** Opening GIVEN RECORDS block **

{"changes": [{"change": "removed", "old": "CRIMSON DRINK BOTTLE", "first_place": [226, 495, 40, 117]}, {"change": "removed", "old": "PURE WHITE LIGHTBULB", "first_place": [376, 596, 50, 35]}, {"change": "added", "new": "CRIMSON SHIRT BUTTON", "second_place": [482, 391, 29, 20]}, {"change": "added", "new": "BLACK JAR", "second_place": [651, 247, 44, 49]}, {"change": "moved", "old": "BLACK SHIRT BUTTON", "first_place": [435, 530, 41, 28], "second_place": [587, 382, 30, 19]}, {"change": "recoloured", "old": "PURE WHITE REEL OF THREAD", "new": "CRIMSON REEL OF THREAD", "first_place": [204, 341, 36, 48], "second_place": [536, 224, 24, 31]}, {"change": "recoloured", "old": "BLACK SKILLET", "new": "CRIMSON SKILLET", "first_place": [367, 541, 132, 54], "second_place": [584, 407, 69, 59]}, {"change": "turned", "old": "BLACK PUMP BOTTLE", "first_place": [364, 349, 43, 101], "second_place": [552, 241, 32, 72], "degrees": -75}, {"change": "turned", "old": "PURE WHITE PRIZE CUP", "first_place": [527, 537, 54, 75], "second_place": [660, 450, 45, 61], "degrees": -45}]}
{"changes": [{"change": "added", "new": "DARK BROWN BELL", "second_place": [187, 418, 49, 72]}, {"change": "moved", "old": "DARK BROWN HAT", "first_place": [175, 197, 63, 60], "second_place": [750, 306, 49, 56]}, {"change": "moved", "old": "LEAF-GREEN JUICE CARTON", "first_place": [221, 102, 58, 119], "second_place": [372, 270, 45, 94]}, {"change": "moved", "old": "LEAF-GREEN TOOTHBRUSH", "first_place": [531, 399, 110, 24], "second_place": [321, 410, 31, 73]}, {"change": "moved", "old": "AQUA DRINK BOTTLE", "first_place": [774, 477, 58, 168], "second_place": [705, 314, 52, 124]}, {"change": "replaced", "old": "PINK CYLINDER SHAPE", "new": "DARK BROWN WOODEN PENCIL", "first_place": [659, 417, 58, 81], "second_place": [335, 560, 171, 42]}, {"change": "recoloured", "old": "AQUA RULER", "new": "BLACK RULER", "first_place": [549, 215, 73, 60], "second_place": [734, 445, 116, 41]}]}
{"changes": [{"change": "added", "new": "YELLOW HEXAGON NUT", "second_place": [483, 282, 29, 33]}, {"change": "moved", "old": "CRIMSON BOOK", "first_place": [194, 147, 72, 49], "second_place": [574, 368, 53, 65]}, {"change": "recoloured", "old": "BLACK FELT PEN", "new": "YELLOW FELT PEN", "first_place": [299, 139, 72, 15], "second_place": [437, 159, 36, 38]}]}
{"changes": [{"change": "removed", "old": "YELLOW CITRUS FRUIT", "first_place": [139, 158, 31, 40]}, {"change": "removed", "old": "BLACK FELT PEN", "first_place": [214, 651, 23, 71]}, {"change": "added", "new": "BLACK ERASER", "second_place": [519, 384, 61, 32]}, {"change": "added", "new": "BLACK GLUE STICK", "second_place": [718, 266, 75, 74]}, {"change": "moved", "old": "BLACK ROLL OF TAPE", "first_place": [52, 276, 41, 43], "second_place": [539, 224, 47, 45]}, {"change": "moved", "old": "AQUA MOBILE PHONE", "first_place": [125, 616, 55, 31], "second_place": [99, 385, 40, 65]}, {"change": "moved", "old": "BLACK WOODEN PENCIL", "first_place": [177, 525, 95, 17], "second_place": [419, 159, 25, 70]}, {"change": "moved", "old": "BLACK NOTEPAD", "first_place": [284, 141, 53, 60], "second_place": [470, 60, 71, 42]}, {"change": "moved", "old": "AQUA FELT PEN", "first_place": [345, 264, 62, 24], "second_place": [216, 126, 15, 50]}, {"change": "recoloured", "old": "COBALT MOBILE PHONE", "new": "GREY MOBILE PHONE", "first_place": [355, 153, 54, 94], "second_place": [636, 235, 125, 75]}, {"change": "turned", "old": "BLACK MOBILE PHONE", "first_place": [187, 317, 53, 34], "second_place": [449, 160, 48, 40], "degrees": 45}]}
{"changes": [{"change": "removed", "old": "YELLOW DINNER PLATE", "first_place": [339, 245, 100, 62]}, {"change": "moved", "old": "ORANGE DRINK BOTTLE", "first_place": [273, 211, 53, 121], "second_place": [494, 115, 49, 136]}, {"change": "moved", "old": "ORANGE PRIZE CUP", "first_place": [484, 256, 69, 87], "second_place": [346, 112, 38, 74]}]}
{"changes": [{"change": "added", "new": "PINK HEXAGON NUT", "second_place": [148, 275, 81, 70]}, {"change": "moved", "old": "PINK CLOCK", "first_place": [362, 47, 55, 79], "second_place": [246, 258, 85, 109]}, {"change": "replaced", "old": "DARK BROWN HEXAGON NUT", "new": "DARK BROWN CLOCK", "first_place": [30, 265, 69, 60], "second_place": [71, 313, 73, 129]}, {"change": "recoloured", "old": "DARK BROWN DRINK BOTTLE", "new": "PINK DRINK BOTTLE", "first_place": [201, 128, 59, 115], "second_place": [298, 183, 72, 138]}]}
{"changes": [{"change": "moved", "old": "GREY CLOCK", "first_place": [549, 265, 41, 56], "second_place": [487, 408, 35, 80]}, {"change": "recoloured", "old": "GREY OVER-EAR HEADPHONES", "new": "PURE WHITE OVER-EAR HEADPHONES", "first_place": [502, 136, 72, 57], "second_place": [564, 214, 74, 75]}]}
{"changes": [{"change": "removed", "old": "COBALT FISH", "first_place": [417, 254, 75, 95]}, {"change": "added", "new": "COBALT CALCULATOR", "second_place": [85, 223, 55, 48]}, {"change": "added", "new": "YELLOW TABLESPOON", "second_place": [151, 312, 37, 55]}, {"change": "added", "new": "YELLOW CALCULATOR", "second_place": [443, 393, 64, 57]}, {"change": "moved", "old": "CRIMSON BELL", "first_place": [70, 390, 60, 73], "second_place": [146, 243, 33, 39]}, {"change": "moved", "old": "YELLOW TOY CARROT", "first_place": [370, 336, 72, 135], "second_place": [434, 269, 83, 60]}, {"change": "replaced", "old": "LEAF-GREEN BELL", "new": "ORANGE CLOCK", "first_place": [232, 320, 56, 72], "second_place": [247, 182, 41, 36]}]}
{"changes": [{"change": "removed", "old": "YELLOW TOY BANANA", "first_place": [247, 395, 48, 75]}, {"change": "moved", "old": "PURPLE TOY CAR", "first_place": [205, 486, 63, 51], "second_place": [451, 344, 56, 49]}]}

** Closing GIVEN RECORDS block **

Produce an exact copy of all the records.

{"changes": [{"change": "removed", "old": "CRIMSON DRINK BOTTLE", "first_place": [226, 495, 40, 117]}, {"change": "removed", "old": "PURE WHITE LIGHTBULB", "first_place": [376, 596, 50, 35]}, {"change": "added", "new": "CRIMSON SHIRT BUTTON", "second_place": [482, 391, 29, 20]}, {"change": "added", "new": "BLACK JAR", "second_place": [651, 247, 44, 49]}, {"change": "moved", "old": "BLACK SHIRT BUTTON", "first_place": [435, 530, 41, 28], "second_place": [587, 382, 30, 19]}, {"change": "recoloured", "old": "PURE WHITE REEL OF THREAD", "new": "CRIMSON REEL OF THREAD", "first_place": [204, 341, 36, 48], "second_place": [536, 224, 24, 31]}, {"change": "recoloured", "old": "BLACK SKILLET", "new": "CRIMSON SKILLET", "first_place": [367, 541, 132, 54], "second_place": [584, 407, 69, 59]}, {"change": "turned", "old": "BLACK PUMP BOTTLE", "first_place": [364, 349, 43, 101], "second_place": [552, 241, 32, 72], "degrees": -75}, {"change": "turned", "old": "PURE WHITE PRIZE CUP", "first_place": [527, 537, 54, 75], "second_place": [660, 450, 45, 61], "degrees": -45}]}
{"changes": [{"change": "added", "new": "DARK BROWN BELL", "second_place": [187, 418, 49, 72]}, {"change": "moved", "old": "DARK BROWN HAT", "first_place": [175, 197, 63, 60], "second_place": [750, 306, 49, 56]}, {"change": "moved", "old": "LEAF-GREEN JUICE CARTON", "first_place": [221, 102, 58, 119], "second_place": [372, 270, 45, 94]}, {"change": "moved", "old": "LEAF-GREEN TOOTHBRUSH", "first_place": [531, 399, 110, 24], "second_place": [321, 410, 31, 73]}, {"change": "moved", "old": "AQUA DRINK BOTTLE", "first_place": [774, 477, 58, 168], "second_place": [705, 314, 52, 124]}, {"change": "replaced", "old": "PINK CYLINDER SHAPE", "new": "DARK BROWN WOODEN PENCIL", "first_place": [659, 417, 58, 81], "second_place": [335, 560, 171, 42]}, {"change": "recoloured", "old": "AQUA RULER", "new": "BLACK RULER", "first_place": [549, 215, 73, 60], "second_place": [734, 445, 116, 41]}]}
{"changes": [{"change": "added", "new": "YELLOW HEXAGON NUT", "second_place": [483, 282, 29, 33]}, {"change": "moved", "old": "CRIMSON BOOK", "first_place": [194, 147, 72, 49], "second_place": [574, 368, 53, 65]}, {"change": "recoloured", "old": "BLACK FELT PEN", "new": "YELLOW FELT PEN", "first_place": [299, 139, 72, 15], "second_place": [437, 159, 36, 38]}]}
{"changes": [{"change": "removed", "old": "YELLOW CITRUS FRUIT", "first_place": [139, 158, 31, 40]}, {"change": "removed", "old": "BLACK FELT PEN", "first_place": [214, 651, 23, 71]}, {"change": "added", "new": "BLACK ERASER", "second_place": [519, 384, 61, 32]}, {"change": "added", "new": "BLACK GLUE STICK", "second_place": [718, 266, 75, 74]}, {"change": "moved", "old": "BLACK ROLL OF TAPE", "first_place": [52, 276, 41, 43], "second_place": [539, 224, 47, 45]}, {"change": "moved", "old": "AQUA MOBILE PHONE", "first_place": [125, 616, 55, 31], "second_place": [99, 385, 40, 65]}, {"change": "moved", "old": "BLACK WOODEN PENCIL", "first_place": [177, 525, 95, 17], "second_place": [419, 159, 25, 70]}, {"change": "moved", "old": "BLACK NOTEPAD", "first_place": [284, 141, 53, 60], "second_place": [470, 60, 71, 42]}, {"change": "moved", "old": "AQUA FELT PEN", "first_place": [345, 264, 62, 24], "second_place": [216, 126, 15, 50]}, {"change": "recoloured", "old": "COBALT MOBILE PHONE", "new": "GREY MOBILE PHONE", "first_place": [355, 153, 54, 94], "second_place": [636, 235, 125, 75]}, {"change": "turned", "old": "BLACK MOBILE PHONE", "first_place": [187, 317, 53, 34], "second_place": [449, 160, 48, 40], "degrees": 45}]}
{"changes": [{"change": "removed", "old": "YELLOW DINNER PLATE", "first_place": [339, 245, 100, 62]}, {"change": "moved", "old": "ORANGE DRINK BOTTLE", "first_place": [273, 211, 53, 121], "second_place": [494, 115, 49, 136]}, {"change": "moved", "old": "ORANGE PRIZE CUP", "first_place": [484, 256, 69, 87], "second_place": [346, 112, 38, 74]}]}
{"changes": [{"change": "added", "new": "PINK HEXAGON NUT", "second_place": [148, 275, 81, 70]}, {"change": "moved", "old": "PINK CLOCK", "first_place": [362, 47, 55, 79], "second_place": [246, 258, 85, 109]}, {"change": "replaced", "old": "DARK BROWN HEXAGON NUT", "new": "DARK BROWN CLOCK", "first_place": [30, 265, 69, 60], "second_place": [71, 313, 73, 129]}, {"change": "recoloured", "old": "DARK BROWN DRINK BOTTLE", "new": "PINK DRINK BOTTLE", "first_place": [201, 128, 59, 115], "second_place": [298, 183, 72, 138]}]}
{"changes": [{"change": "moved", "old": "GREY CLOCK", "first_place": [549, 265, 41, 56], "second_place": [487, 408, 35, 80]}, {"change": "recoloured", "old": "GREY OVER-EAR HEADPHONES", "new": "PURE WHITE OVER-EAR HEADPHONES", "first_place": [502, 136, 72, 57], "second_place": [564, 214, 74, 75]}]}
{"changes": [{"change": "removed", "old": "COBALT FISH", "first_place": [417, 254, 75, 95]}, {"change": "added", "new": "COBALT CALCULATOR", "second_place": [85, 223, 55, 48]}, {"change": "added", "new": "YELLOW TABLESPOON", "second_place": [151, 312, 37, 55]}, {"change": "added", "new": "YELLOW CALCULATOR", "second_place": [443, 393, 64, 57]}, {"change": "moved", "old": "CRIMSON BELL", "first_place": [70, 390, 60, 73], "second_place": [146, 243, 33, 39]}, {"change": "moved", "old": "YELLOW TOY CARROT", "first_place": [370, 336, 72, 135], "second_place": [434, 269, 83, 60]}, {"change": "replaced", "old": "LEAF-GREEN BELL", "new": "ORANGE CLOCK", "first_place": [232, 320, 56, 72], "second_place": [247, 182, 41, 36]}]}
{"changes": [{"change": "removed", "old": "YELLOW TOY BANANA", "first_place": [247, 395, 48, 75]}, {"change": "moved", "old": "PURPLE TOY CAR", "first_place": [205, 486, 63, 51], "second_place": [451, 344, 56, 49]}]}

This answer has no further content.